#### [Task requirements]
Within the data below, count every line that includes "turned" and report the total alone.

#### [Records for the exercise]
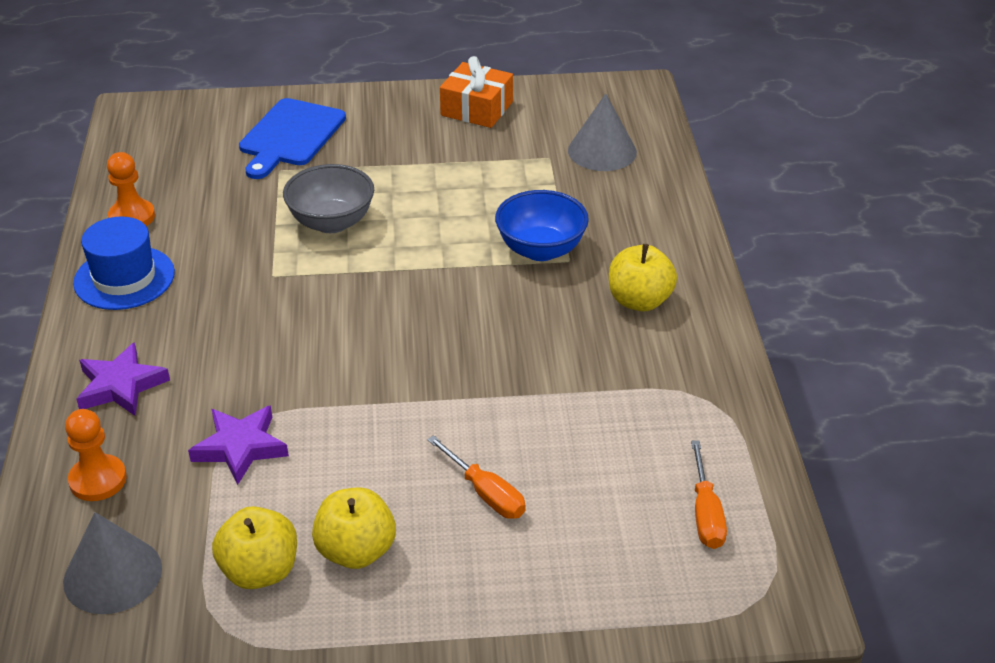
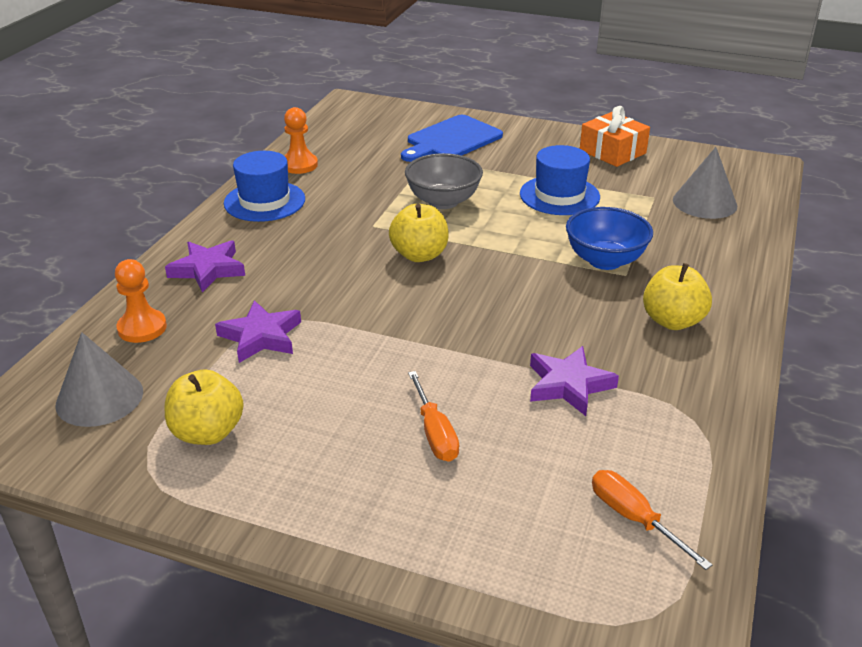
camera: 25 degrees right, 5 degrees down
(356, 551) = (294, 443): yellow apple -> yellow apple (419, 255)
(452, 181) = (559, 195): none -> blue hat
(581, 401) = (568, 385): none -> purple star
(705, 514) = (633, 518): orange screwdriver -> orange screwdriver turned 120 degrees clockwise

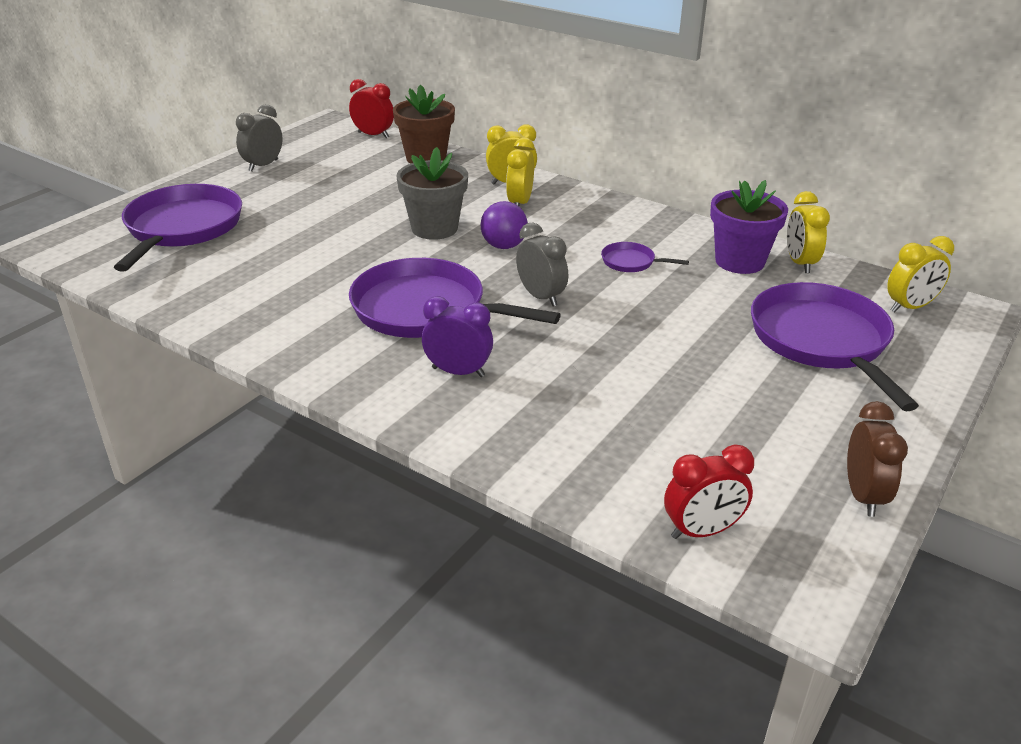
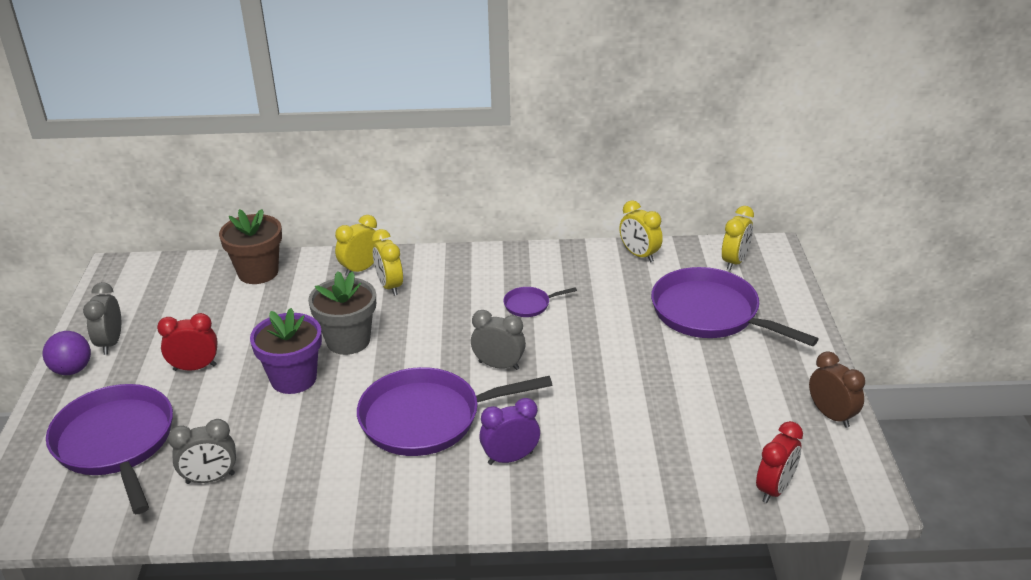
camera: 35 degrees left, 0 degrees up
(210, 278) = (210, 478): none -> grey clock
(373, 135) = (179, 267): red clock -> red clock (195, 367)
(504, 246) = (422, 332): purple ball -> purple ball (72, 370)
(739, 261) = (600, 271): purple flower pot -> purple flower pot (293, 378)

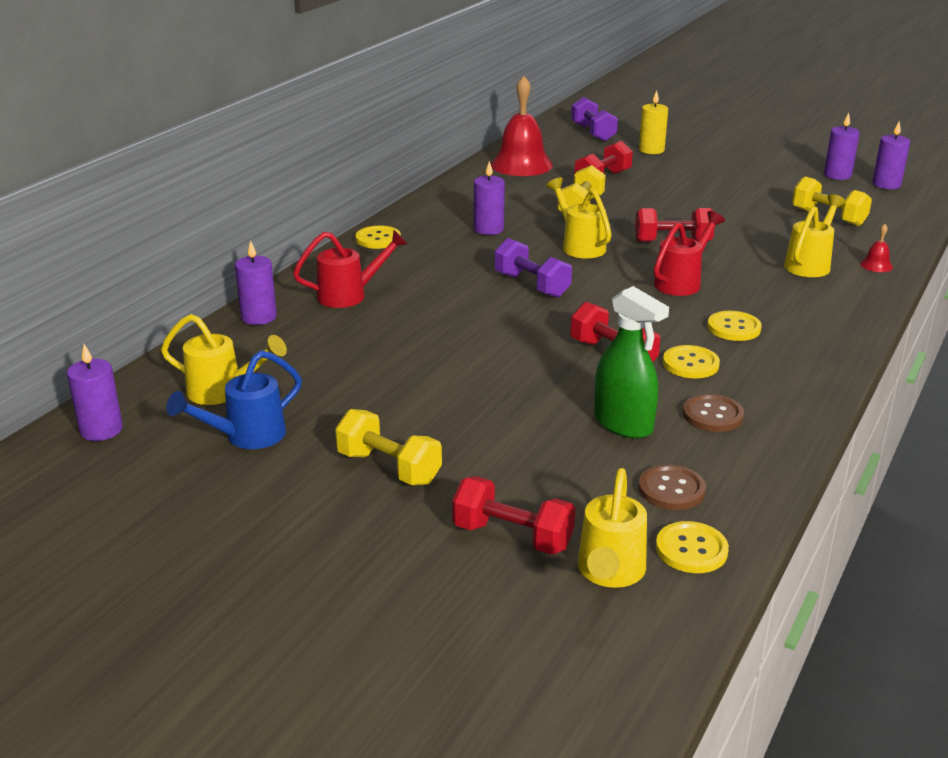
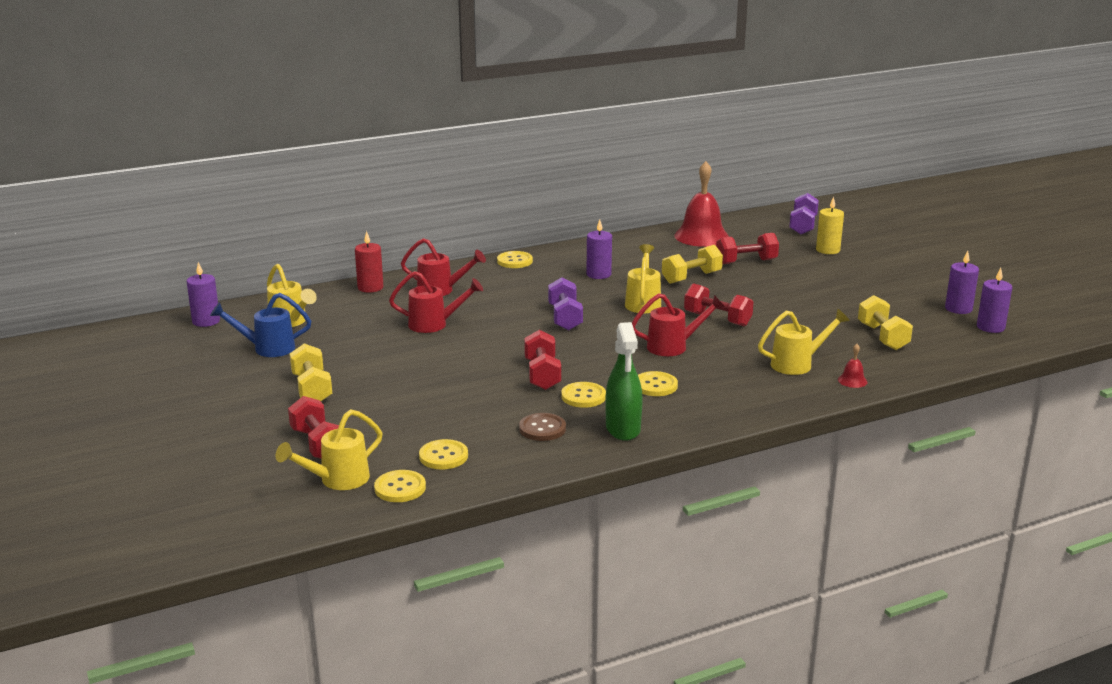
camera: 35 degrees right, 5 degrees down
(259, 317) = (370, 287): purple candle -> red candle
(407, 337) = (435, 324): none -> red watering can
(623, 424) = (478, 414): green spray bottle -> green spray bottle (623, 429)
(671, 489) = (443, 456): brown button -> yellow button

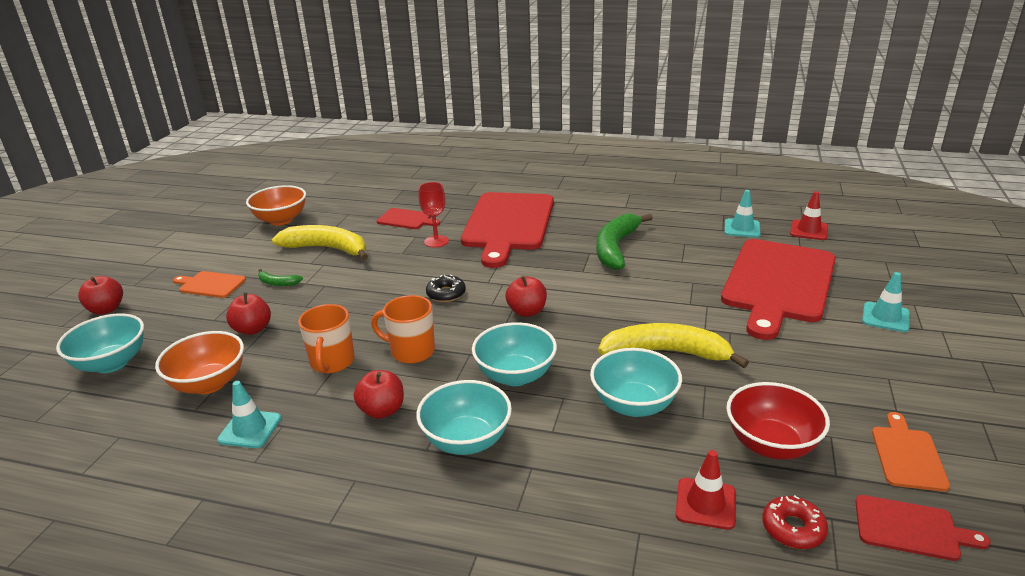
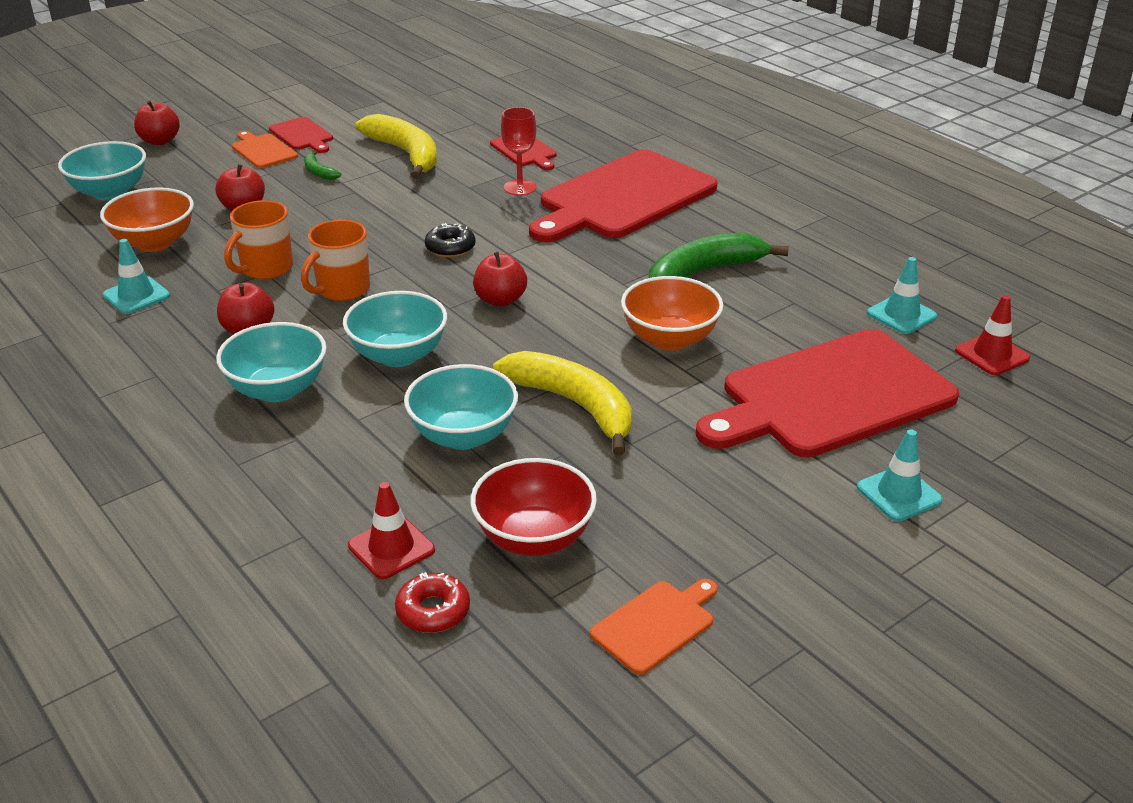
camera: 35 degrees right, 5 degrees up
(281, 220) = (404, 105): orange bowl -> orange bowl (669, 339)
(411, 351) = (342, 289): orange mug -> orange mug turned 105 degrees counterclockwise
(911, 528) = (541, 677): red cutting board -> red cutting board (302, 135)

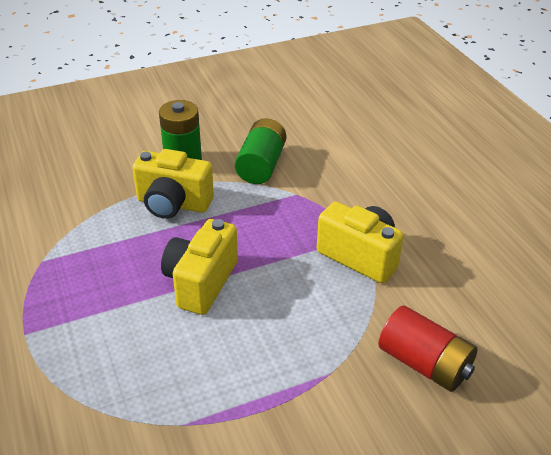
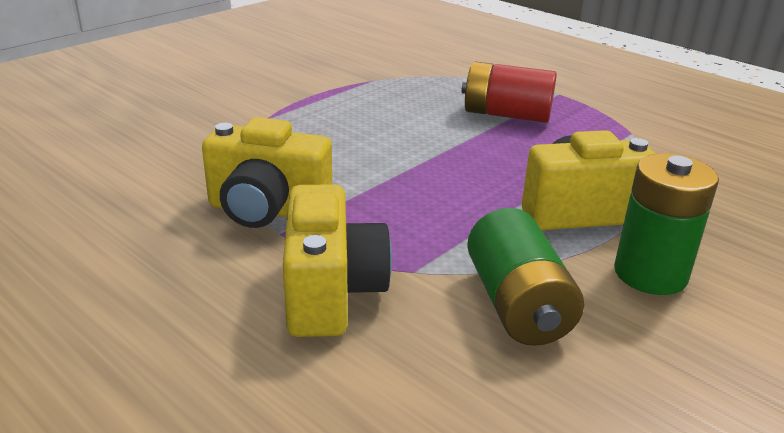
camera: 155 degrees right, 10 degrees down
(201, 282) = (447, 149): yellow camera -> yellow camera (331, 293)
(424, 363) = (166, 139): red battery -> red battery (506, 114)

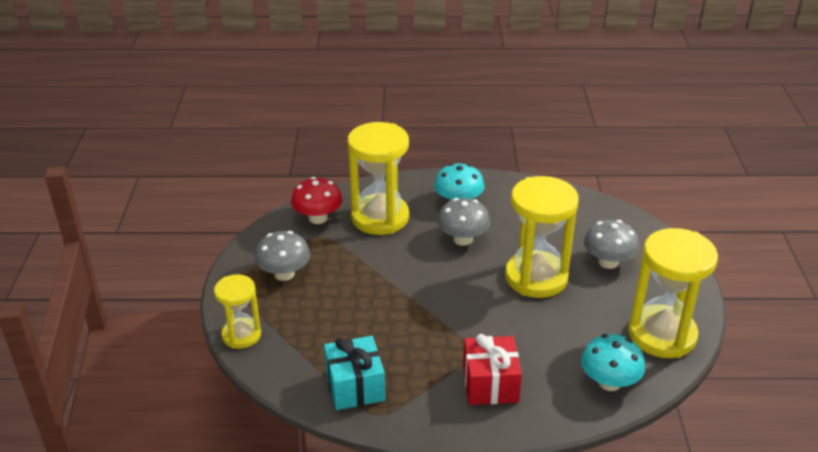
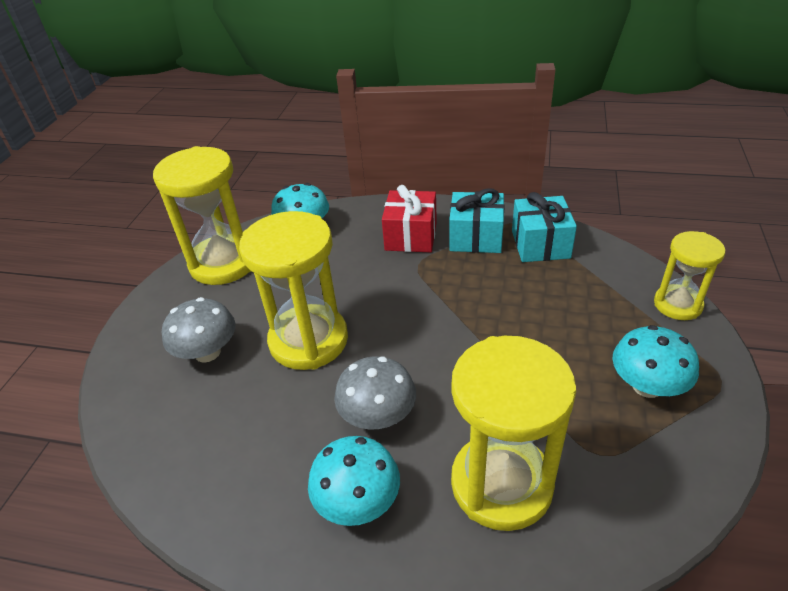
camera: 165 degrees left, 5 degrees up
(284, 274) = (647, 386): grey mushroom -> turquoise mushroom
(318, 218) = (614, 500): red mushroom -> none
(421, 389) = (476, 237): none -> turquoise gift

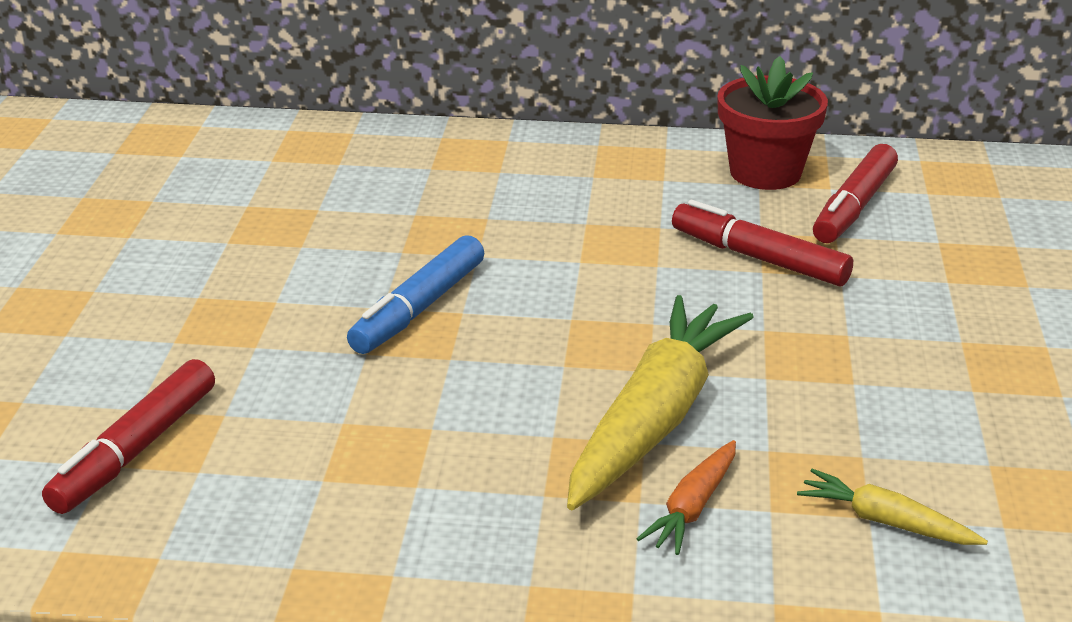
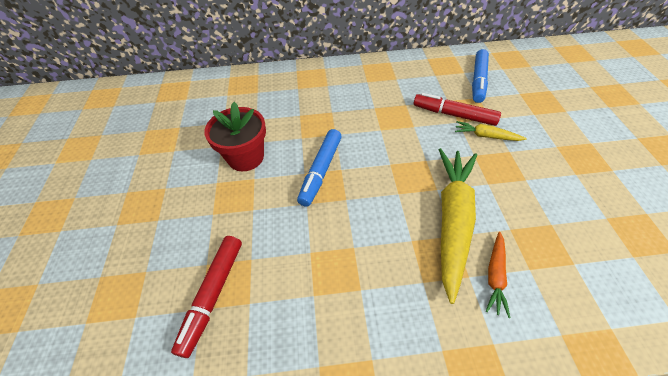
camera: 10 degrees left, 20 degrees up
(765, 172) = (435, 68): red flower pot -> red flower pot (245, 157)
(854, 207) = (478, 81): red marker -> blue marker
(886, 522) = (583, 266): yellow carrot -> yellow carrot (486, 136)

#### [Task answer]
2